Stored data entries
+===+

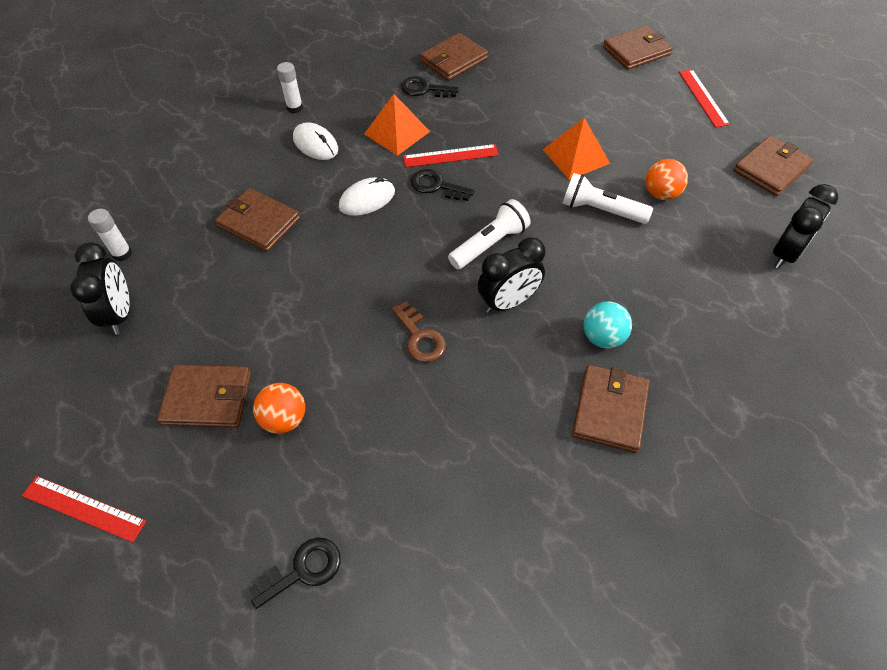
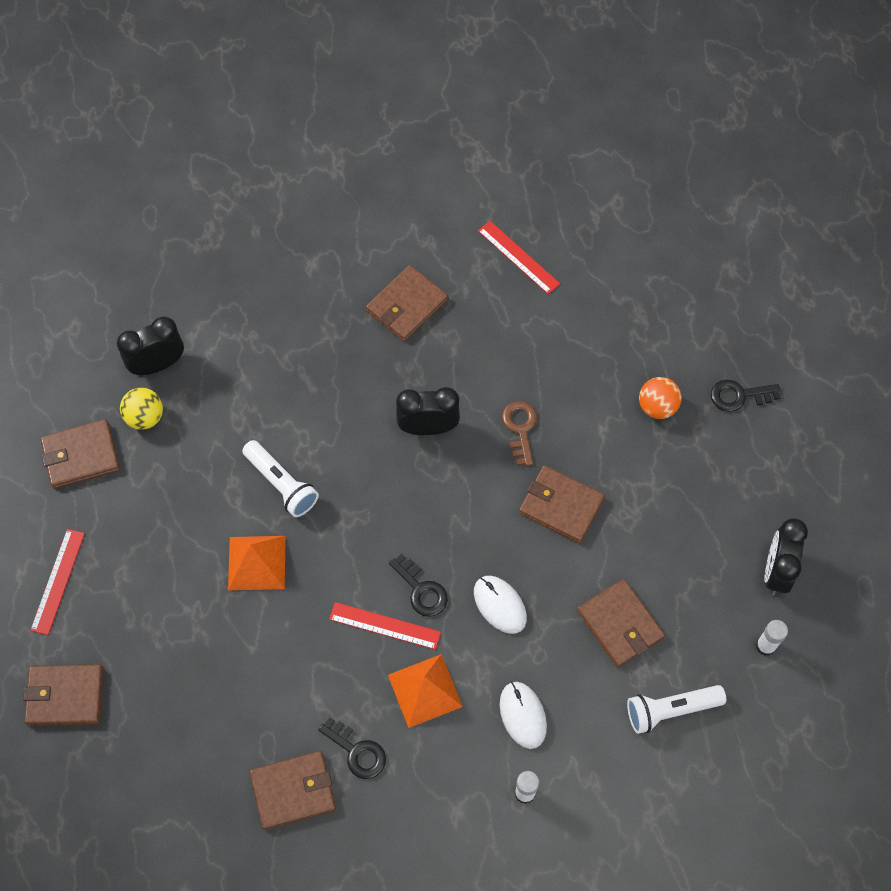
camera: 155 degrees left, 10 degrees up
(83, 508) = (824, 402): red ruler -> red ruler (518, 257)
(207, 398) = (714, 451): brown wallet -> brown wallet (561, 506)
(302, 570) = (677, 296): black key -> black key (739, 396)
(367, 199) = (500, 605): white mouse -> white mouse turned 60 degrees clockwise
(490, 244) = (409, 494): white flashlight -> white flashlight (670, 710)
(603, 337) = (371, 362): turquoise ball -> none
(661, 194) = (210, 476): orange ball -> none
(753, 212) = (145, 417): none -> yellow ball

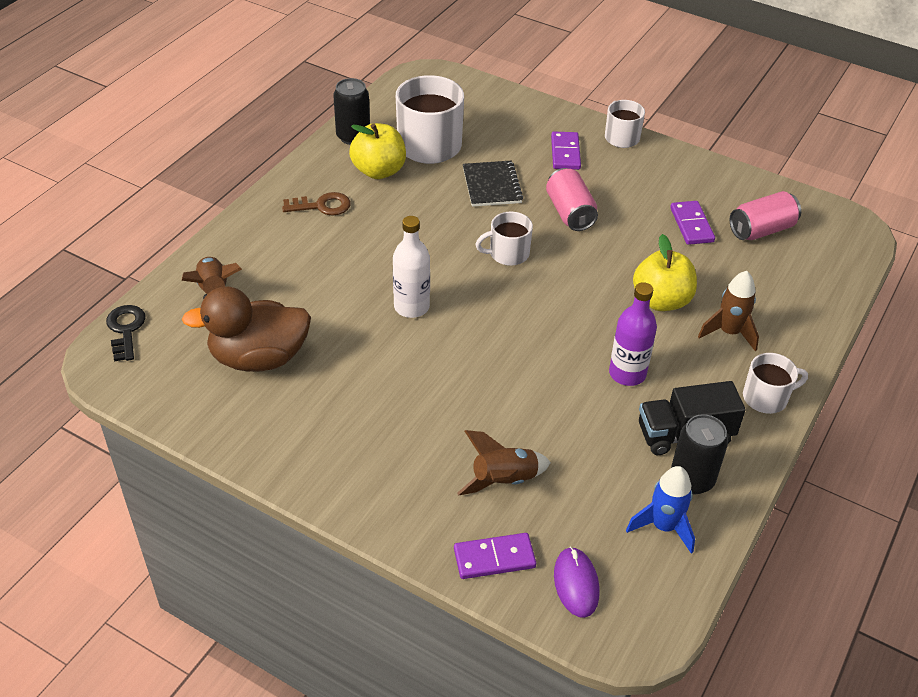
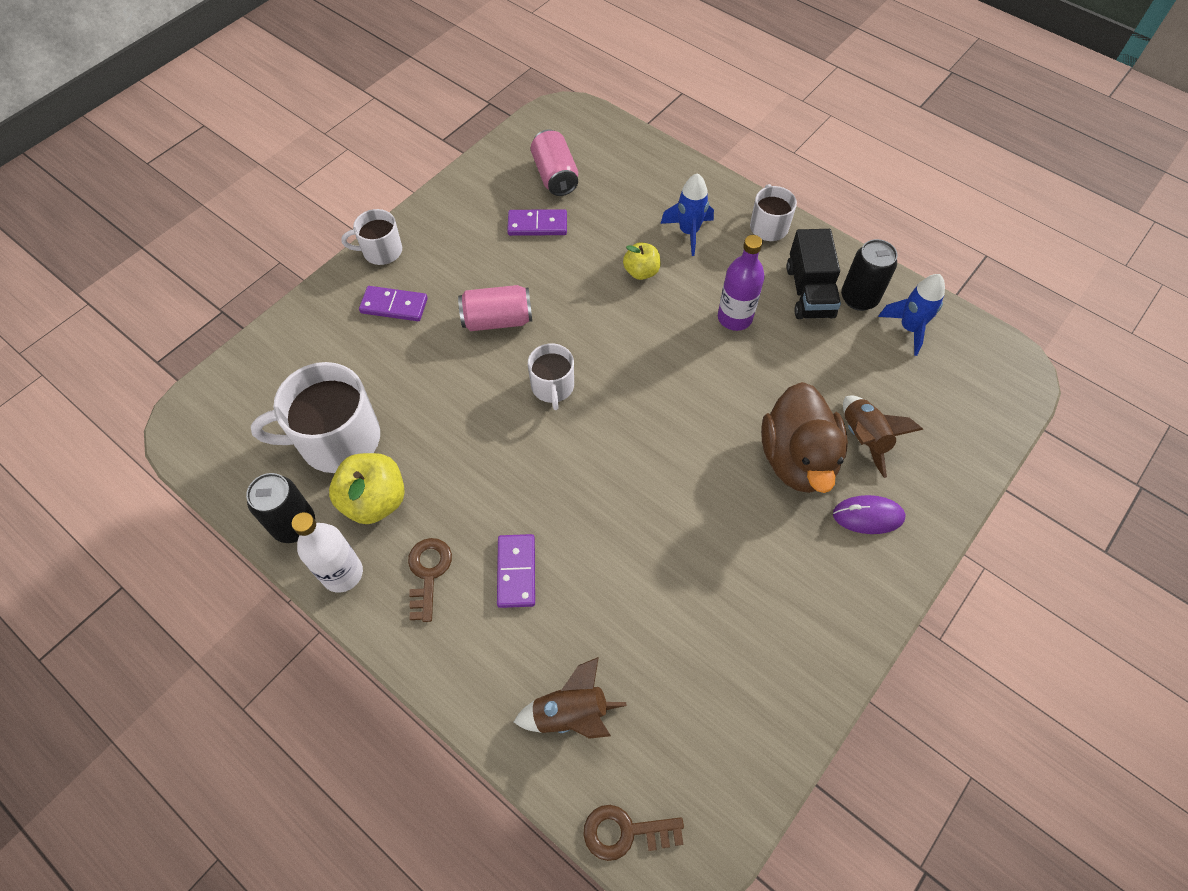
camera: 80 degrees left, 15 degrees up
(126, 330) = (625, 832): black key -> brown key
(259, 358) = (689, 660): brown duck -> brown duck (797, 459)
(411, 307) = (623, 490): white bottle -> white bottle (342, 573)
(491, 185) = (433, 385): black notebook -> none
(494, 558) = (951, 459): purple domino -> purple domino (516, 572)
(576, 584) = (972, 401): purple mouse -> purple mouse (868, 516)
(661, 300) = (641, 272): yellow apple -> yellow apple, size x0.61
(729, 332) = (688, 232): brown rocket -> blue rocket

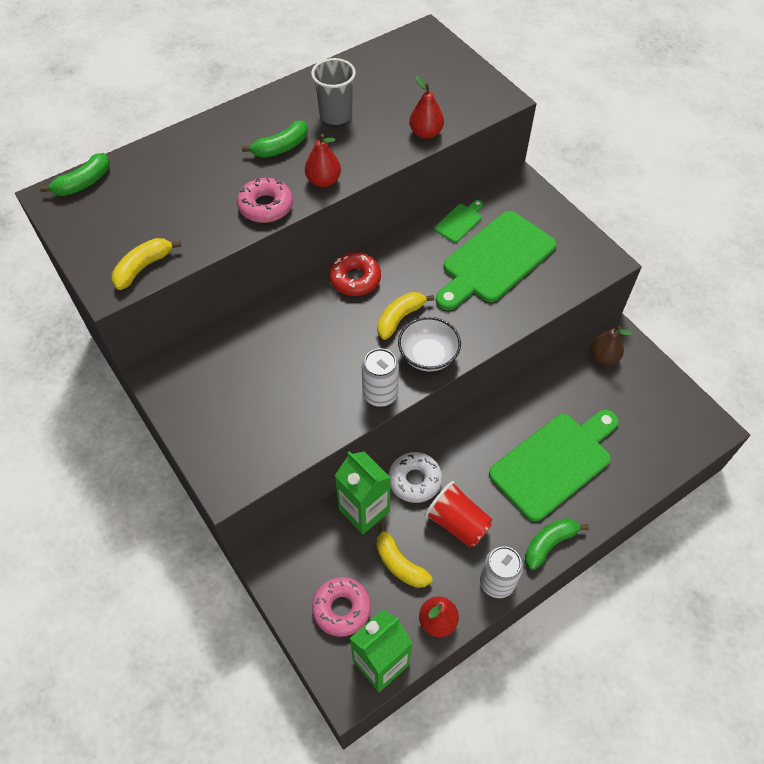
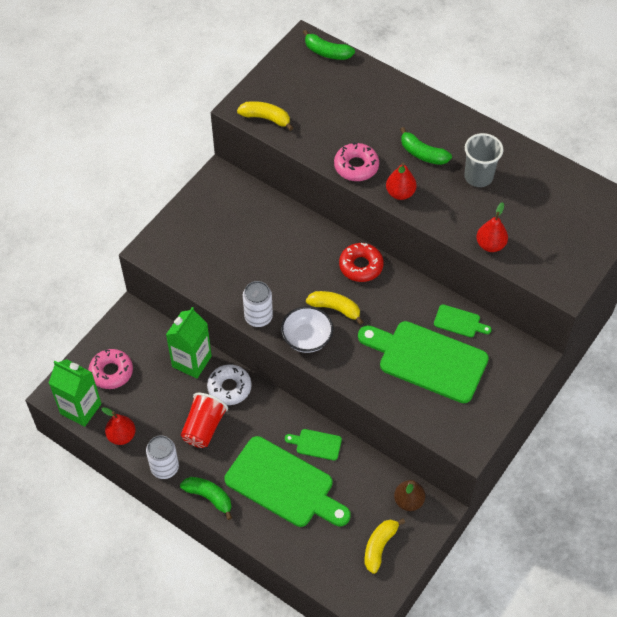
camera: 70 degrees right, 0 degrees up
(399, 563) = (157, 398): yellow banana -> yellow banana (379, 546)
(515, 417) = (316, 444): none -> green cutting board

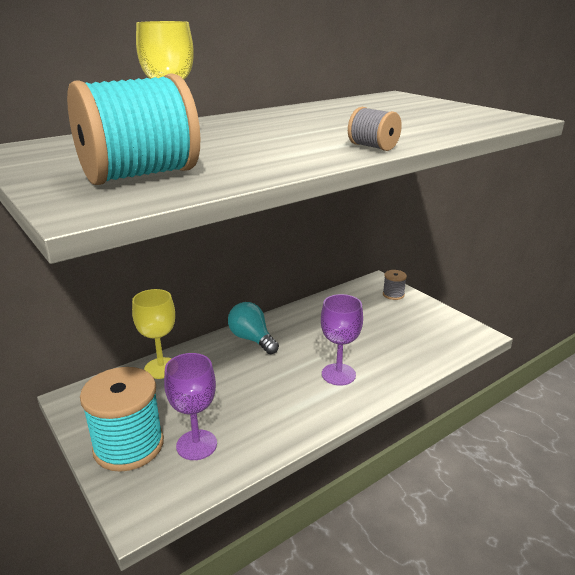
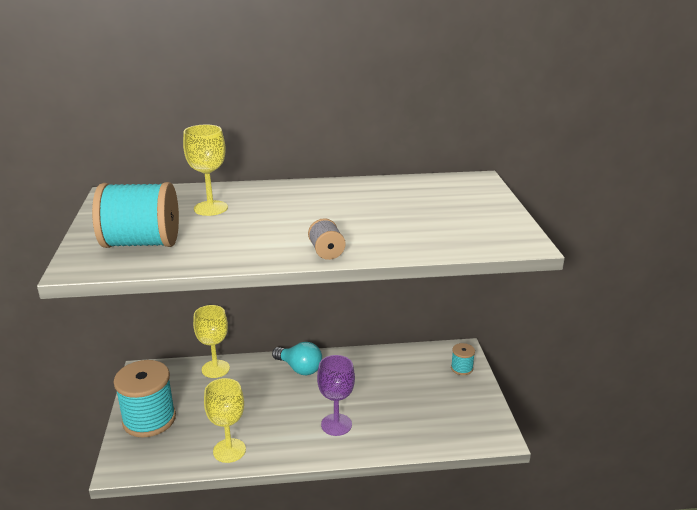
camera: 30 degrees right, 0 degrees up
(196, 445) = (189, 437): purple goblet -> none
(252, 339) = (299, 368): turquoise light bulb -> turquoise light bulb turned 135 degrees clockwise
(256, 439) = (229, 450): none -> yellow goblet
(393, 294) = (461, 368): grey spool -> turquoise spool

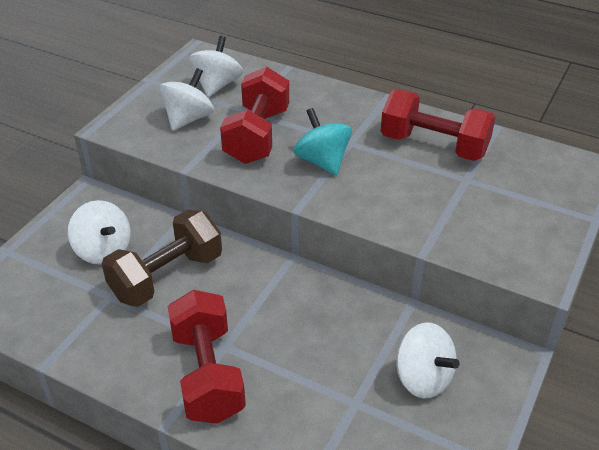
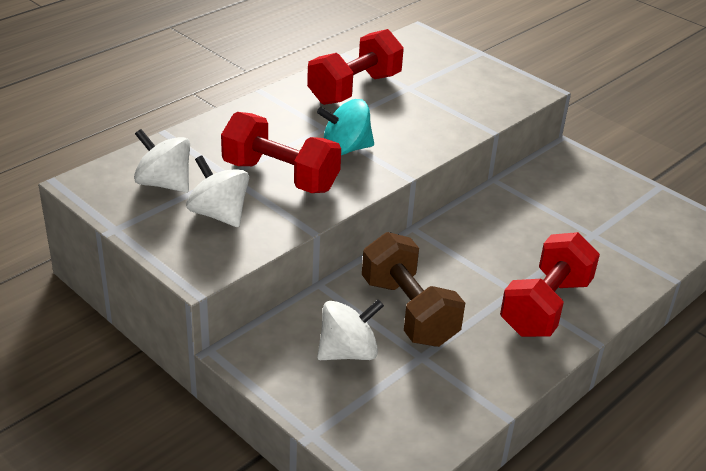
camera: 75 degrees left, 5 degrees down
(208, 374) = (545, 306): red dumbbell -> red dumbbell turned 60 degrees counterclockwise
(423, 378) = (575, 196): white spinning top -> none

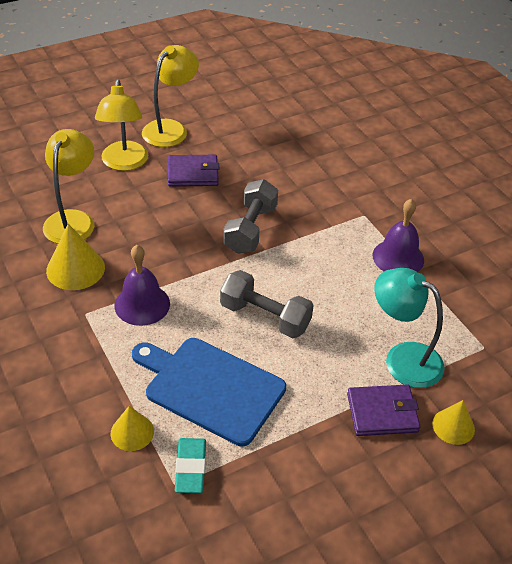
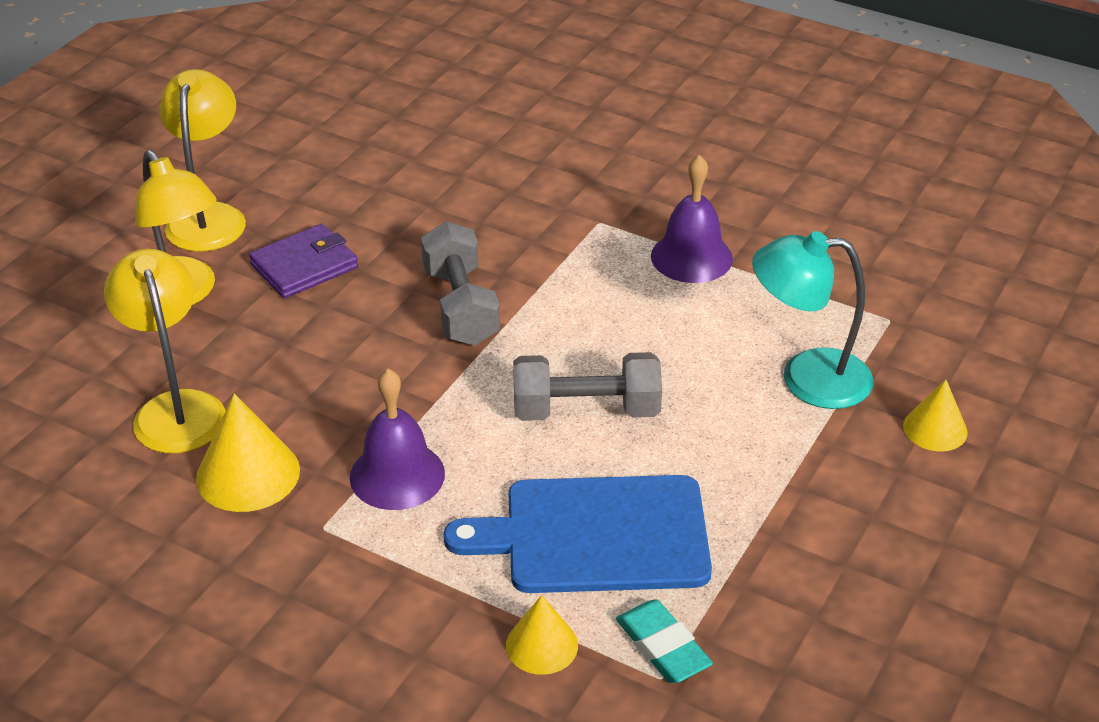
camera: 30 degrees left, 5 degrees down
(382, 413) = (840, 455): purple wallet -> none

+===+

### Task brief
Skip the pictures and give the entries above again word for word.

### Task solution
camera: 155 degrees left, 10 degrees up
(83, 508) = (824, 402): red ruler -> red ruler (518, 257)
(207, 398) = (714, 451): brown wallet -> brown wallet (561, 506)
(302, 570) = (677, 296): black key -> black key (739, 396)
(367, 199) = (500, 605): white mouse -> white mouse turned 60 degrees clockwise
(490, 244) = (409, 494): white flashlight -> white flashlight (670, 710)
(603, 337) = (371, 362): turquoise ball -> none
(661, 194) = (210, 476): orange ball -> none
(753, 212) = (145, 417): none -> yellow ball

camera: 80 degrees left, 15 degrees up
(126, 330) = (625, 832): black key -> brown key
(259, 358) = (689, 660): brown duck -> brown duck (797, 459)
(411, 307) = (623, 490): white bottle -> white bottle (342, 573)
(491, 185) = (433, 385): black notebook -> none
(494, 558) = (951, 459): purple domino -> purple domino (516, 572)
(576, 584) = (972, 401): purple mouse -> purple mouse (868, 516)
(661, 300) = (641, 272): yellow apple -> yellow apple, size x0.61
(729, 332) = (688, 232): brown rocket -> blue rocket

camera: 70 degrees right, 0 degrees up
(399, 563) = (157, 398): yellow banana -> yellow banana (379, 546)
(515, 417) = (316, 444): none -> green cutting board

camera: 30 degrees right, 0 degrees up
(196, 445) = (189, 437): purple goblet -> none
(252, 339) = (299, 368): turquoise light bulb -> turquoise light bulb turned 135 degrees clockwise
(256, 439) = (229, 450): none -> yellow goblet
(393, 294) = (461, 368): grey spool -> turquoise spool

camera: 75 degrees left, 5 degrees down
(208, 374) = (545, 306): red dumbbell -> red dumbbell turned 60 degrees counterclockwise
(423, 378) = (575, 196): white spinning top -> none

camera: 30 degrees left, 5 degrees down
(382, 413) = (840, 455): purple wallet -> none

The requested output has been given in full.